- Opening Delimiter -

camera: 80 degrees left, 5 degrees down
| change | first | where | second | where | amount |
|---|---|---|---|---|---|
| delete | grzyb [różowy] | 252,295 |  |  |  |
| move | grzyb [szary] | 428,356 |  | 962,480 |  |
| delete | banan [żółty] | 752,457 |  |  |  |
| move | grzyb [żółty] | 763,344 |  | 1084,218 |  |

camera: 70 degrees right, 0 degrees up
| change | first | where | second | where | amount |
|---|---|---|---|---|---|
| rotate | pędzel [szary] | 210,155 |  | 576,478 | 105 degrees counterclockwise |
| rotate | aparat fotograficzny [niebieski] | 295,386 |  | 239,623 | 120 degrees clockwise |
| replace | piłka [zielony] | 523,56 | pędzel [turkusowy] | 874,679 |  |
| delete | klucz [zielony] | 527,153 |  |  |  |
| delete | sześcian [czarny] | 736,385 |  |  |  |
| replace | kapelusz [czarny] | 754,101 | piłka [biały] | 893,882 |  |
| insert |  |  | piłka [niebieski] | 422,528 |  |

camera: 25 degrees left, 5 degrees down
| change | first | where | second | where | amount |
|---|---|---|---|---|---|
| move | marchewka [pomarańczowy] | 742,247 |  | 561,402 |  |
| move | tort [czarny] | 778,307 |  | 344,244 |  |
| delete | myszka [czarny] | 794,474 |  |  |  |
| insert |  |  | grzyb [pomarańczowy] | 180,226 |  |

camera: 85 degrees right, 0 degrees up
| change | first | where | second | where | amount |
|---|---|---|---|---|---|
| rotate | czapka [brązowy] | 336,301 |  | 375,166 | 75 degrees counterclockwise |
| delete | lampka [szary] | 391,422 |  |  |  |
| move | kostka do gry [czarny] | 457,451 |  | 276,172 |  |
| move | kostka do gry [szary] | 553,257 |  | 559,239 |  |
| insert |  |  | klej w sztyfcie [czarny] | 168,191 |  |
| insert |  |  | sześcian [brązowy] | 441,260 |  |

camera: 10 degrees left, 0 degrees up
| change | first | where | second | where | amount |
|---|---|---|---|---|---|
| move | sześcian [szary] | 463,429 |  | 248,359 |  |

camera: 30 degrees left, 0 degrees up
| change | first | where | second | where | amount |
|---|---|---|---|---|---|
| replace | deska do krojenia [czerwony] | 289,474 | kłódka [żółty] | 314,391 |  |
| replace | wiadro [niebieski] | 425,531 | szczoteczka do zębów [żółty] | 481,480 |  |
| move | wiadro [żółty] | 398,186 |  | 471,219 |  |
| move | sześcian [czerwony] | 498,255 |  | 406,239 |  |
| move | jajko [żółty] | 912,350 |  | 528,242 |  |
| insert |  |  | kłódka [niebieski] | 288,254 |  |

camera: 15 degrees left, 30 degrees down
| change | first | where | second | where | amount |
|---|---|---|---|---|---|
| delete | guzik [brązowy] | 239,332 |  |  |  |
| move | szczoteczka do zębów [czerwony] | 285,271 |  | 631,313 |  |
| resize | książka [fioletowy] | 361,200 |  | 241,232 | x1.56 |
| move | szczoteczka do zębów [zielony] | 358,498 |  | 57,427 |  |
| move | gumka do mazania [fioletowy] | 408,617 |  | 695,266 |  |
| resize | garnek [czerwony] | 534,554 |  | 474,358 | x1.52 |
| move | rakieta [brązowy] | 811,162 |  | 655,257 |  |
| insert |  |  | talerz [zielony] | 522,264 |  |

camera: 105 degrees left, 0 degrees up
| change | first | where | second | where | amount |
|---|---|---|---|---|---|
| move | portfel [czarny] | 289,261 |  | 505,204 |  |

- Closing Delimiter -

● **EXERCISE**
Restate all of the entries above precisely.

● **OUTPUT FOR THIS TASK**
camera: 80 degrees left, 5 degrees down
| change | first | where | second | where | amount |
|---|---|---|---|---|---|
| delete | grzyb [różowy] | 252,295 |  |  |  |
| move | grzyb [szary] | 428,356 |  | 962,480 |  |
| delete | banan [żółty] | 752,457 |  |  |  |
| move | grzyb [żółty] | 763,344 |  | 1084,218 |  |

camera: 70 degrees right, 0 degrees up
| change | first | where | second | where | amount |
|---|---|---|---|---|---|
| rotate | pędzel [szary] | 210,155 |  | 576,478 | 105 degrees counterclockwise |
| rotate | aparat fotograficzny [niebieski] | 295,386 |  | 239,623 | 120 degrees clockwise |
| replace | piłka [zielony] | 523,56 | pędzel [turkusowy] | 874,679 |  |
| delete | klucz [zielony] | 527,153 |  |  |  |
| delete | sześcian [czarny] | 736,385 |  |  |  |
| replace | kapelusz [czarny] | 754,101 | piłka [biały] | 893,882 |  |
| insert |  |  | piłka [niebieski] | 422,528 |  |

camera: 25 degrees left, 5 degrees down
| change | first | where | second | where | amount |
|---|---|---|---|---|---|
| move | marchewka [pomarańczowy] | 742,247 |  | 561,402 |  |
| move | tort [czarny] | 778,307 |  | 344,244 |  |
| delete | myszka [czarny] | 794,474 |  |  |  |
| insert |  |  | grzyb [pomarańczowy] | 180,226 |  |

camera: 85 degrees right, 0 degrees up
| change | first | where | second | where | amount |
|---|---|---|---|---|---|
| rotate | czapka [brązowy] | 336,301 |  | 375,166 | 75 degrees counterclockwise |
| delete | lampka [szary] | 391,422 |  |  |  |
| move | kostka do gry [czarny] | 457,451 |  | 276,172 |  |
| move | kostka do gry [szary] | 553,257 |  | 559,239 |  |
| insert |  |  | klej w sztyfcie [czarny] | 168,191 |  |
| insert |  |  | sześcian [brązowy] | 441,260 |  |

camera: 10 degrees left, 0 degrees up
| change | first | where | second | where | amount |
|---|---|---|---|---|---|
| move | sześcian [szary] | 463,429 |  | 248,359 |  |

camera: 30 degrees left, 0 degrees up
| change | first | where | second | where | amount |
|---|---|---|---|---|---|
| replace | deska do krojenia [czerwony] | 289,474 | kłódka [żółty] | 314,391 |  |
| replace | wiadro [niebieski] | 425,531 | szczoteczka do zębów [żółty] | 481,480 |  |
| move | wiadro [żółty] | 398,186 |  | 471,219 |  |
| move | sześcian [czerwony] | 498,255 |  | 406,239 |  |
| move | jajko [żółty] | 912,350 |  | 528,242 |  |
| insert |  |  | kłódka [niebieski] | 288,254 |  |

camera: 15 degrees left, 30 degrees down
| change | first | where | second | where | amount |
|---|---|---|---|---|---|
| delete | guzik [brązowy] | 239,332 |  |  |  |
| move | szczoteczka do zębów [czerwony] | 285,271 |  | 631,313 |  |
| resize | książka [fioletowy] | 361,200 |  | 241,232 | x1.56 |
| move | szczoteczka do zębów [zielony] | 358,498 |  | 57,427 |  |
| move | gumka do mazania [fioletowy] | 408,617 |  | 695,266 |  |
| resize | garnek [czerwony] | 534,554 |  | 474,358 | x1.52 |
| move | rakieta [brązowy] | 811,162 |  | 655,257 |  |
| insert |  |  | talerz [zielony] | 522,264 |  |

camera: 105 degrees left, 0 degrees up
| change | first | where | second | where | amount |
|---|---|---|---|---|---|
| move | portfel [czarny] | 289,261 |  | 505,204 |  |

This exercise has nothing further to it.